======== Records for this exercise

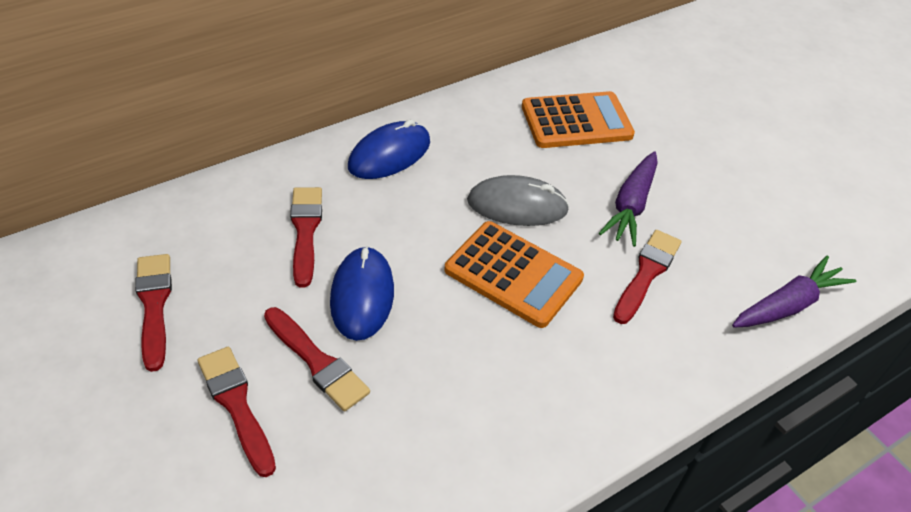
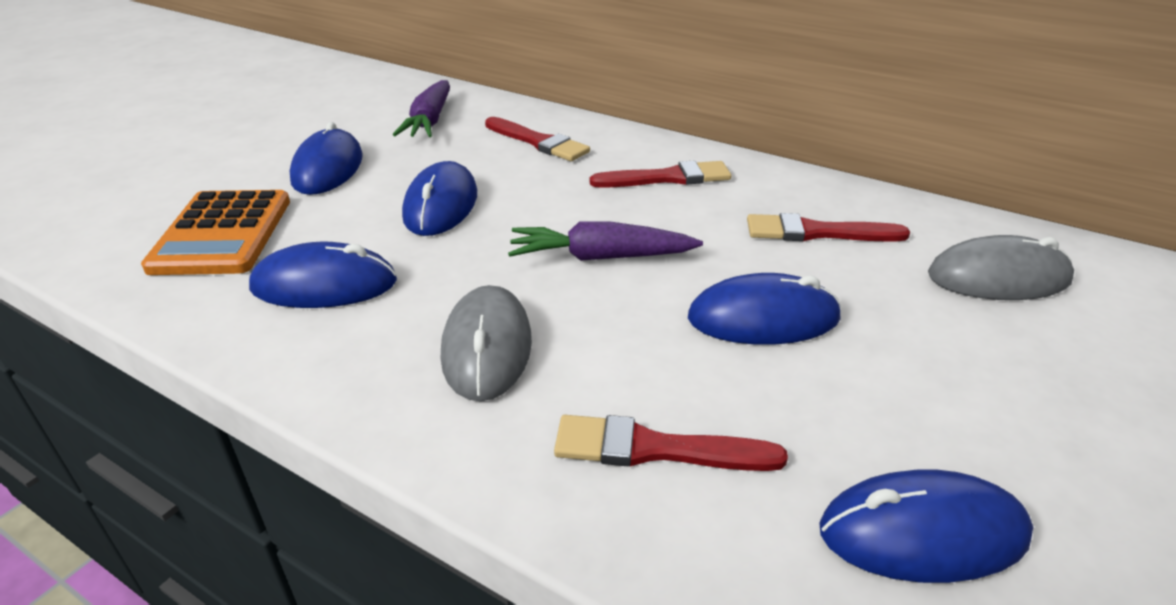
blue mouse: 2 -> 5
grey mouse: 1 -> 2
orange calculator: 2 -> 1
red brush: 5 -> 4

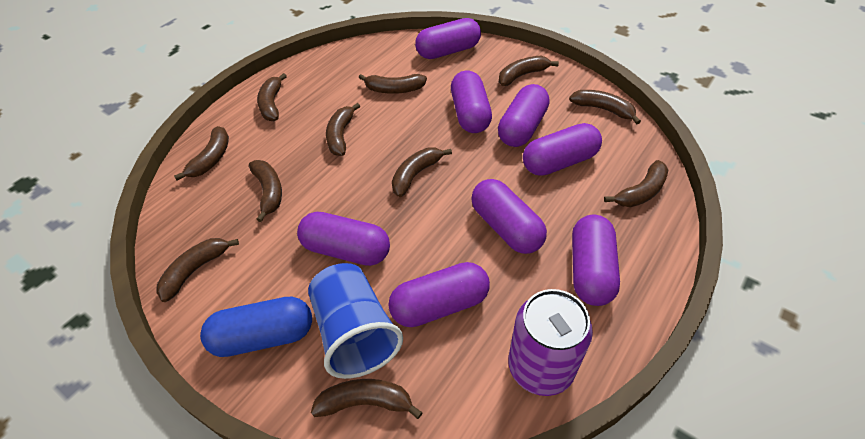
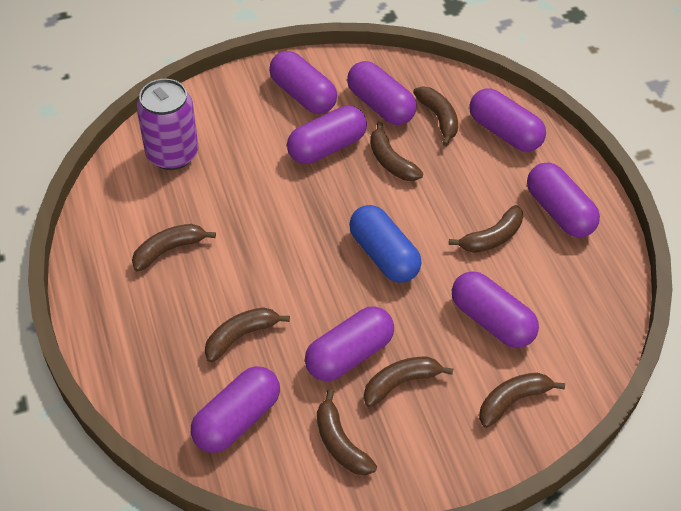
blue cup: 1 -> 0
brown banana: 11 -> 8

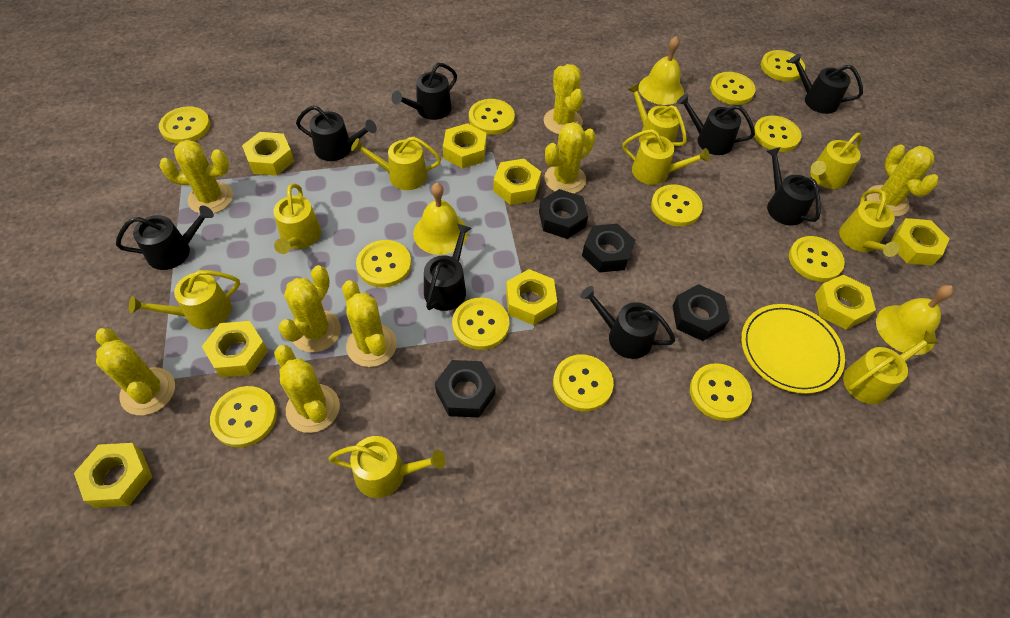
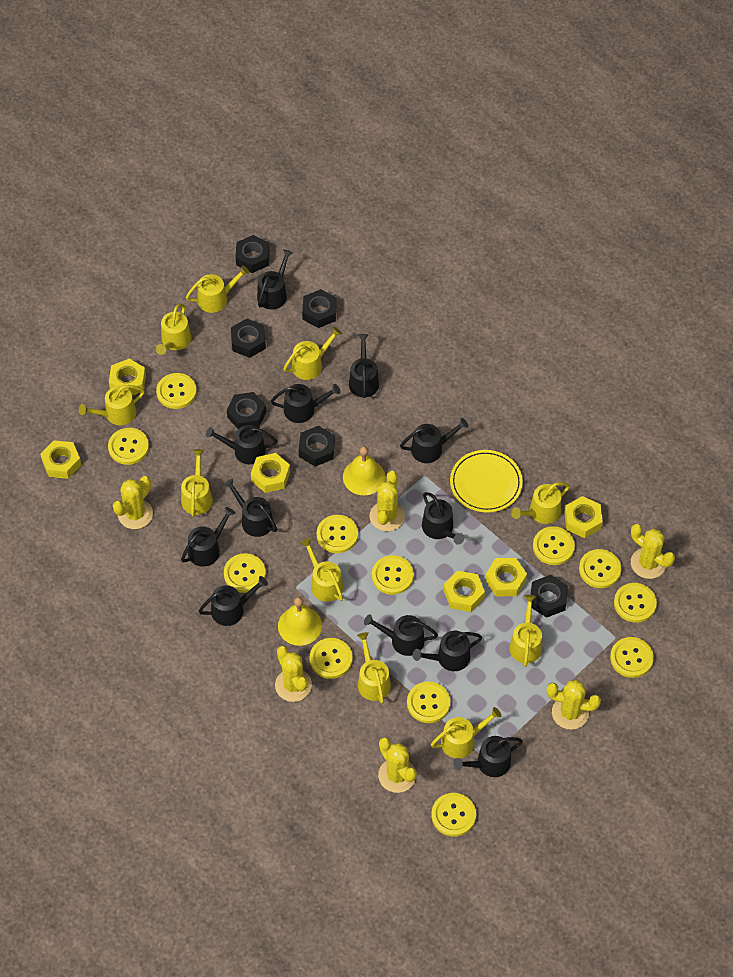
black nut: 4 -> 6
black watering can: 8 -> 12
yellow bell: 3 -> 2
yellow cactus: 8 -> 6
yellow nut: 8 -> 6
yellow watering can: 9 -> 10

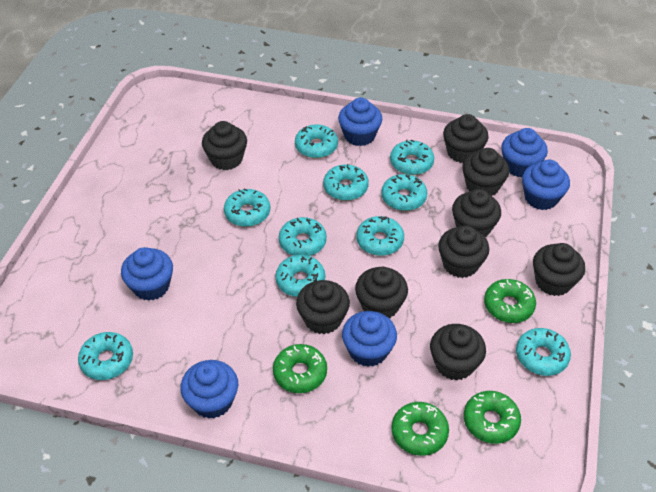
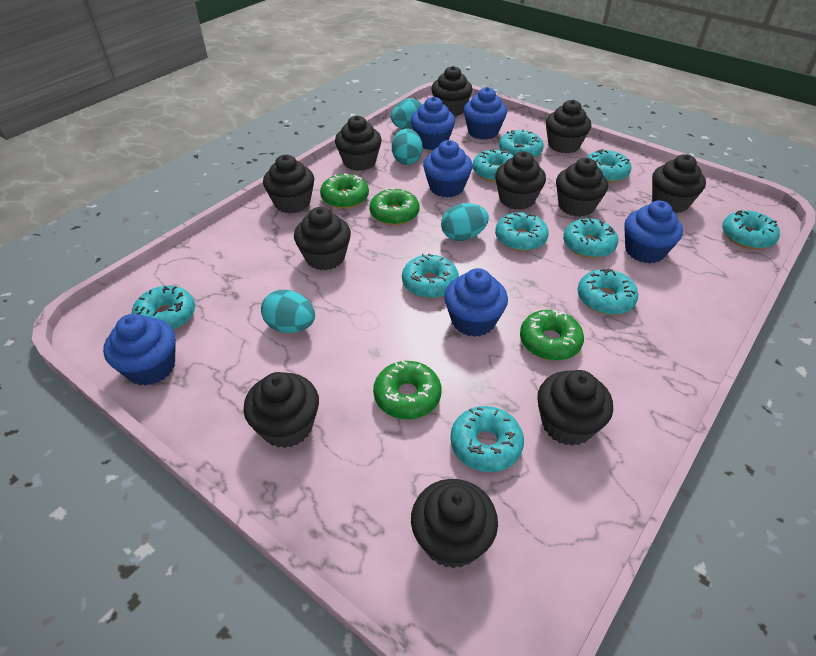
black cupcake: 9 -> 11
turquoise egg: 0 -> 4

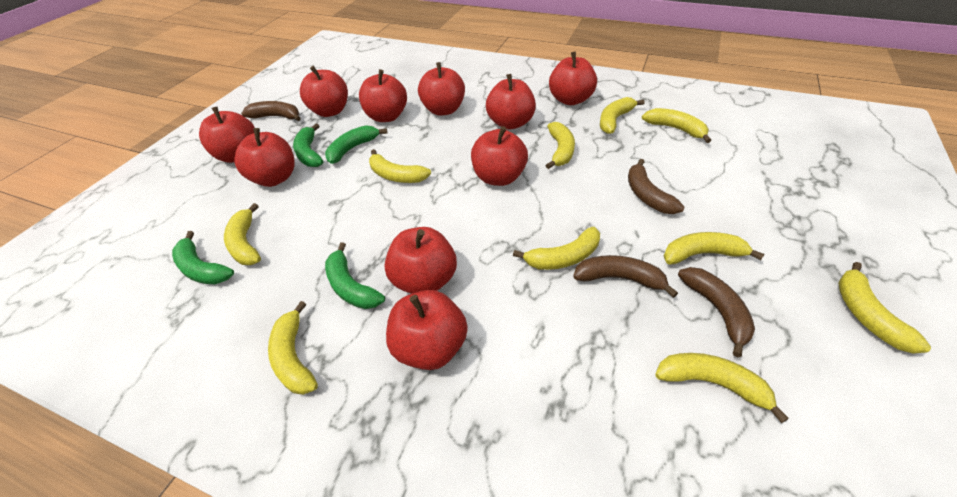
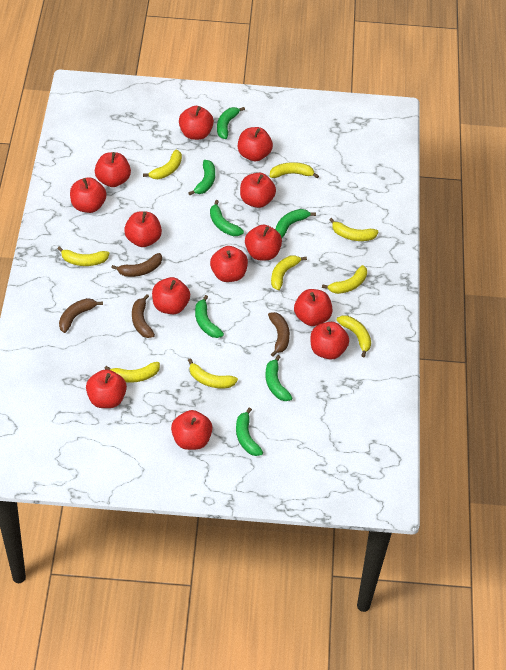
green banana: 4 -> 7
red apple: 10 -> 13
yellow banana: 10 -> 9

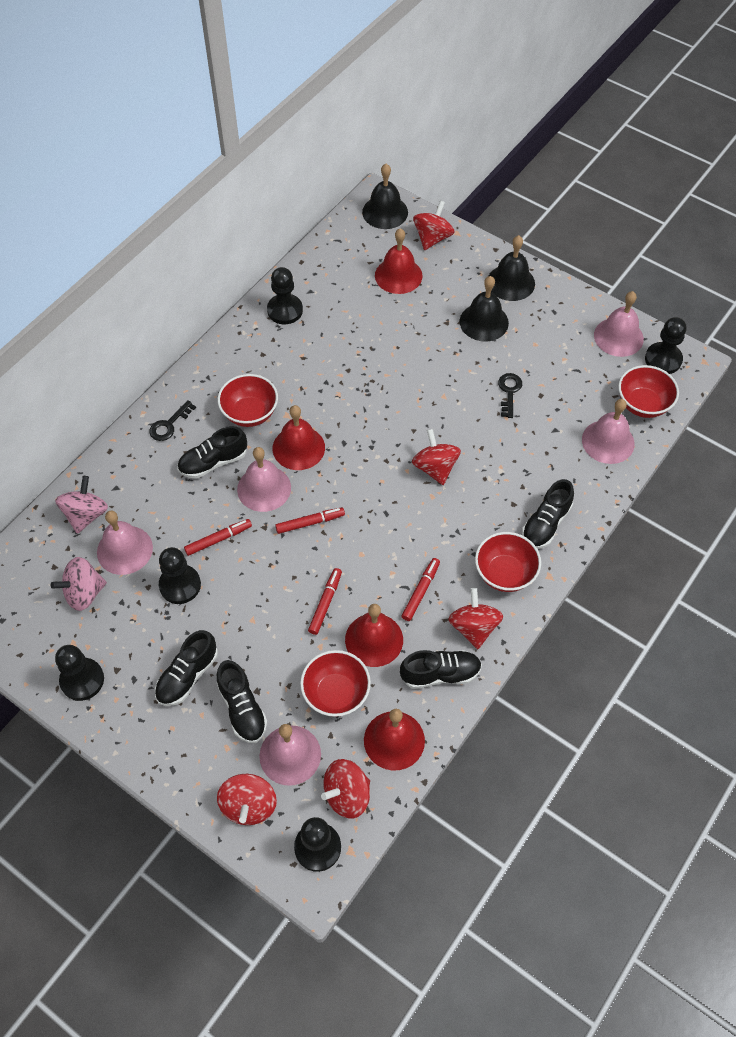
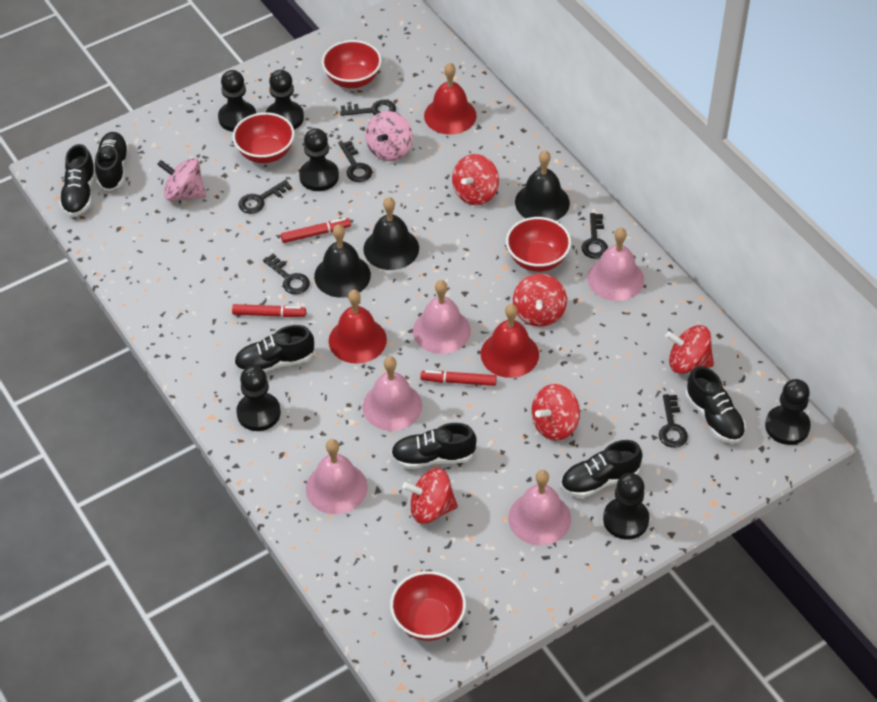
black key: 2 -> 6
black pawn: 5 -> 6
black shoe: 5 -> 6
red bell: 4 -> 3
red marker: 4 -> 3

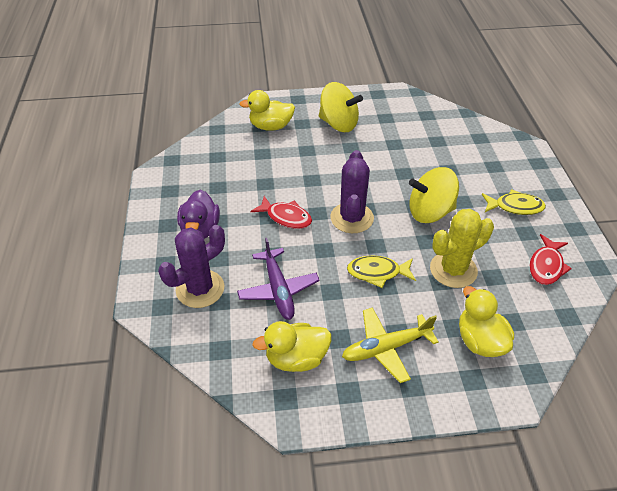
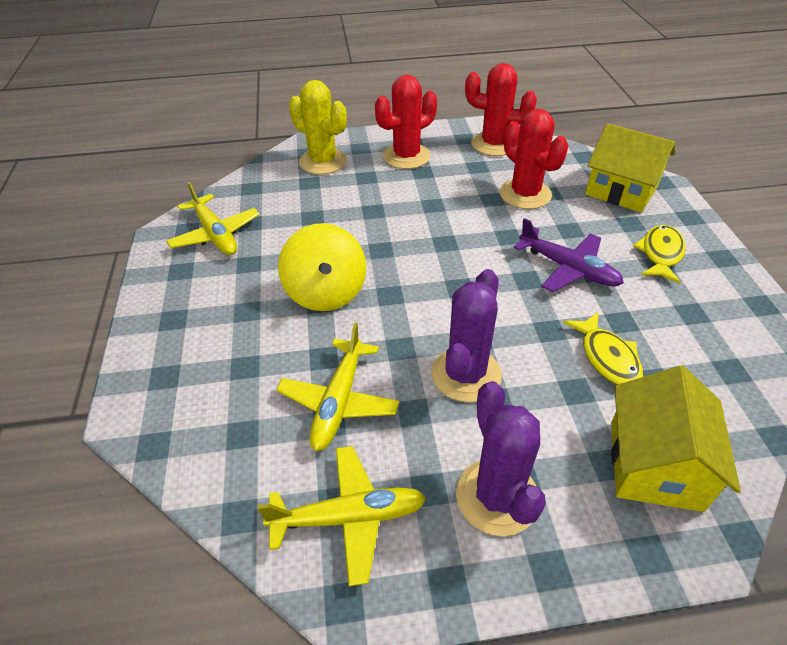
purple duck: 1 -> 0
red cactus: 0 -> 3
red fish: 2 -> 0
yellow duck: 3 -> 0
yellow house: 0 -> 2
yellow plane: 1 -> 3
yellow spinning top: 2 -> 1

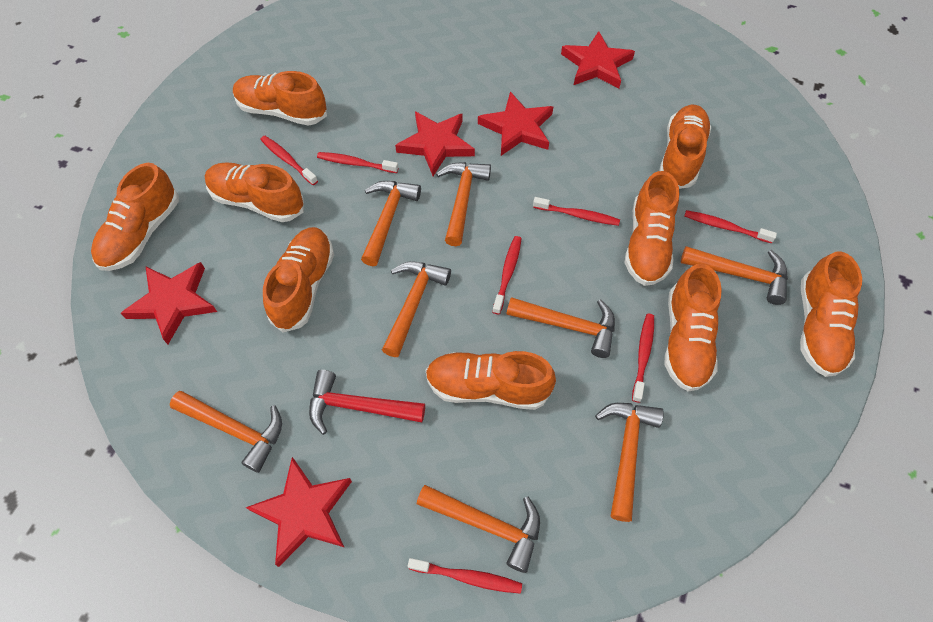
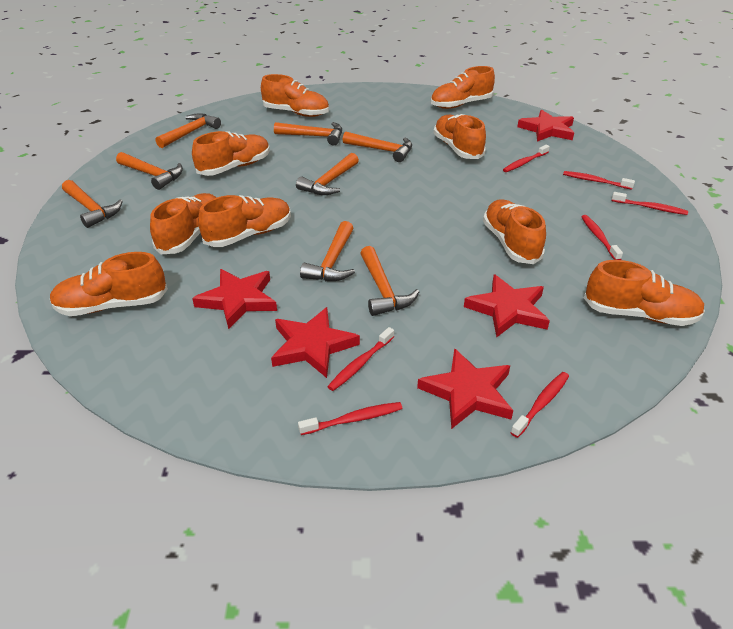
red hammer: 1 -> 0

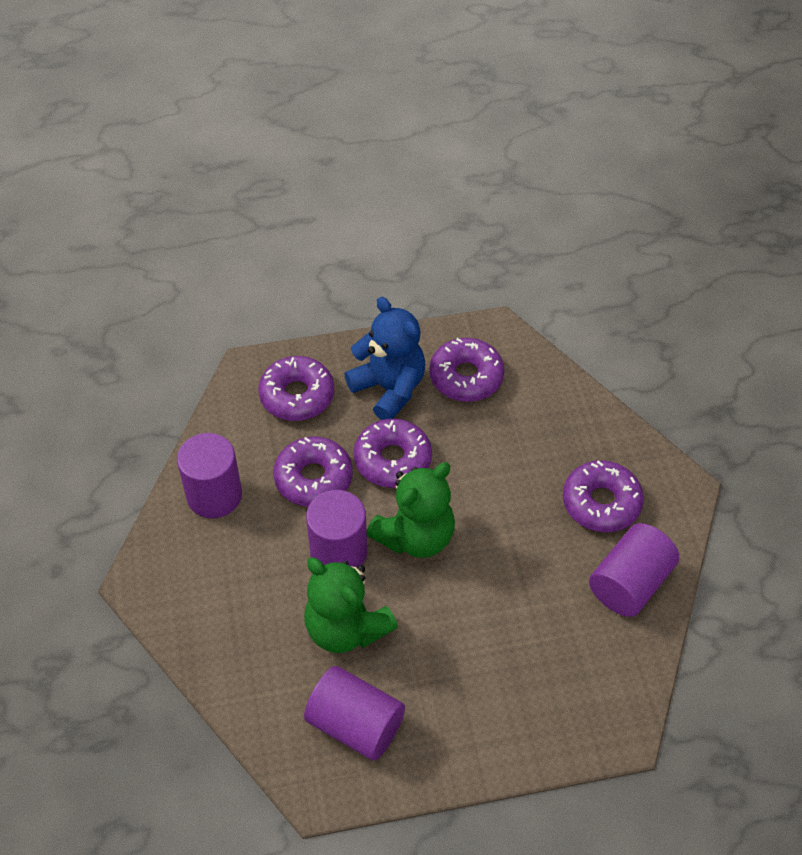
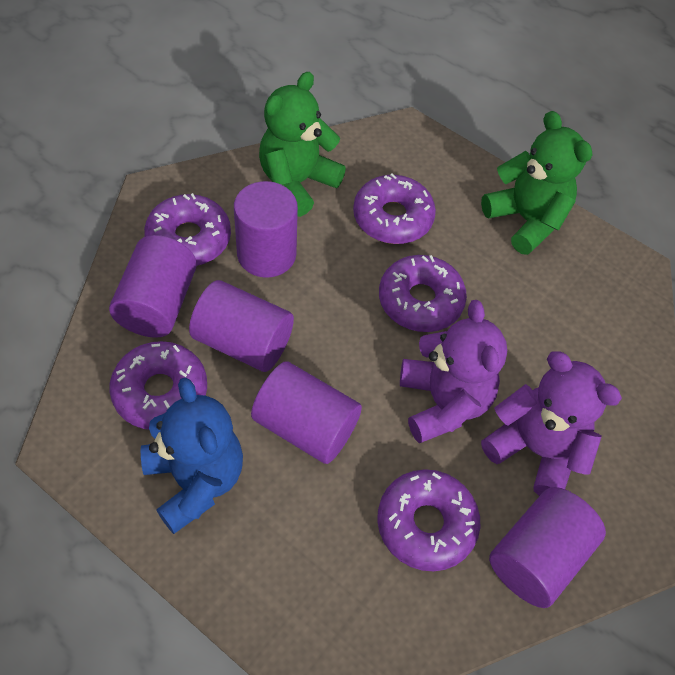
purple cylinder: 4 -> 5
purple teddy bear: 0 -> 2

================

**Task directions**
Find every line in the records that contains the word "banana"; copy those lines.

**Task answer**
brown banana: 11 -> 8
green banana: 4 -> 7
yellow banana: 10 -> 9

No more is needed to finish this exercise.